**Required action**.
Which lines make up the answer? Those from the line with "yellow cone A10" through the end of the data; reproduce them exactly.

**Data for processing**.
= = = = = = =

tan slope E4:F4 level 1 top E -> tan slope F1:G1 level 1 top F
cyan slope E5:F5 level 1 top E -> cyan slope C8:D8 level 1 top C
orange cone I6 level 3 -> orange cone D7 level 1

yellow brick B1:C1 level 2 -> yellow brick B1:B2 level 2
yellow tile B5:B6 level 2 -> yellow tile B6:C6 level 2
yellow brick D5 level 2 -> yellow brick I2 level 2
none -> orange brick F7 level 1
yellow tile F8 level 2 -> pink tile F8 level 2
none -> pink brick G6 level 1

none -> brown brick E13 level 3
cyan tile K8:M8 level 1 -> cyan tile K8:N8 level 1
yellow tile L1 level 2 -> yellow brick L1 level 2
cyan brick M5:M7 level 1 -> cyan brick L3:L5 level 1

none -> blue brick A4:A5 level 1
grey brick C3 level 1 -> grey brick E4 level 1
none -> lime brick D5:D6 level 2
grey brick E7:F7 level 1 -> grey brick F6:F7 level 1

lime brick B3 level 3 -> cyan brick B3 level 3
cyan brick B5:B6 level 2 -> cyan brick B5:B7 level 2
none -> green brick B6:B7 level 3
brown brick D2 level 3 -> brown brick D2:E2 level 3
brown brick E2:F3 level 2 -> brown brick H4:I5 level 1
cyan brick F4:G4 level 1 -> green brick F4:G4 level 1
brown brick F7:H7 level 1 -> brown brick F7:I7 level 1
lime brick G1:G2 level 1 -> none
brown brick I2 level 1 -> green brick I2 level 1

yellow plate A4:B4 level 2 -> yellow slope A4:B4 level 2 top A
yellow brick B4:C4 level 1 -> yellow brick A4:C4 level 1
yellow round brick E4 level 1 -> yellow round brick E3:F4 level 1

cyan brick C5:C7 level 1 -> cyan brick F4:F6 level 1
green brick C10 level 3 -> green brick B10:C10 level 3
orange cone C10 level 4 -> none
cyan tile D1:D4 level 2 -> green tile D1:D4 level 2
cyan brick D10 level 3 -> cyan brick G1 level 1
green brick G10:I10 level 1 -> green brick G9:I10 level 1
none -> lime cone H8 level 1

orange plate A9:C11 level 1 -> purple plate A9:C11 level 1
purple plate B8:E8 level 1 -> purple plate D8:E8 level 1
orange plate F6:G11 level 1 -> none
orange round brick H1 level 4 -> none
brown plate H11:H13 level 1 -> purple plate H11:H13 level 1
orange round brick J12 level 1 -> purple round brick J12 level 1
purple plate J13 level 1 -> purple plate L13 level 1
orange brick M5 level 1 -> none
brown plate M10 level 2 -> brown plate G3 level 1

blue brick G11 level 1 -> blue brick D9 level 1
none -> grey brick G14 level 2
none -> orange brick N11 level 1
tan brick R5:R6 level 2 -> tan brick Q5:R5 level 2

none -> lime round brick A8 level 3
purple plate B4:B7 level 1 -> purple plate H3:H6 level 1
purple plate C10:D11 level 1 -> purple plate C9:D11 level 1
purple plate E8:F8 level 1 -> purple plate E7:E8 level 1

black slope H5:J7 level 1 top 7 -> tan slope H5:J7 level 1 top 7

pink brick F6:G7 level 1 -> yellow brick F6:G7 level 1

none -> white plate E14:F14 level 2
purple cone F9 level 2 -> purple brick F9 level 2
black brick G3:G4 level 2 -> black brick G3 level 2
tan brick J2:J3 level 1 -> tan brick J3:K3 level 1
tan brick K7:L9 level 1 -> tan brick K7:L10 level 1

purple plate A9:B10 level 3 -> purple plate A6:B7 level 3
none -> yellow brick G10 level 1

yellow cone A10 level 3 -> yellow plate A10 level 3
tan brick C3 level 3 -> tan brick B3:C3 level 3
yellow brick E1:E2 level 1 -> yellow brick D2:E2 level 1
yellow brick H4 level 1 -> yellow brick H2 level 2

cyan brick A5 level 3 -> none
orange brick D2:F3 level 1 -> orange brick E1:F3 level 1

= = = = = = =

**Solution below**.
yellow cone A10 level 3 -> yellow plate A10 level 3
tan brick C3 level 3 -> tan brick B3:C3 level 3
yellow brick E1:E2 level 1 -> yellow brick D2:E2 level 1
yellow brick H4 level 1 -> yellow brick H2 level 2

cyan brick A5 level 3 -> none
orange brick D2:F3 level 1 -> orange brick E1:F3 level 1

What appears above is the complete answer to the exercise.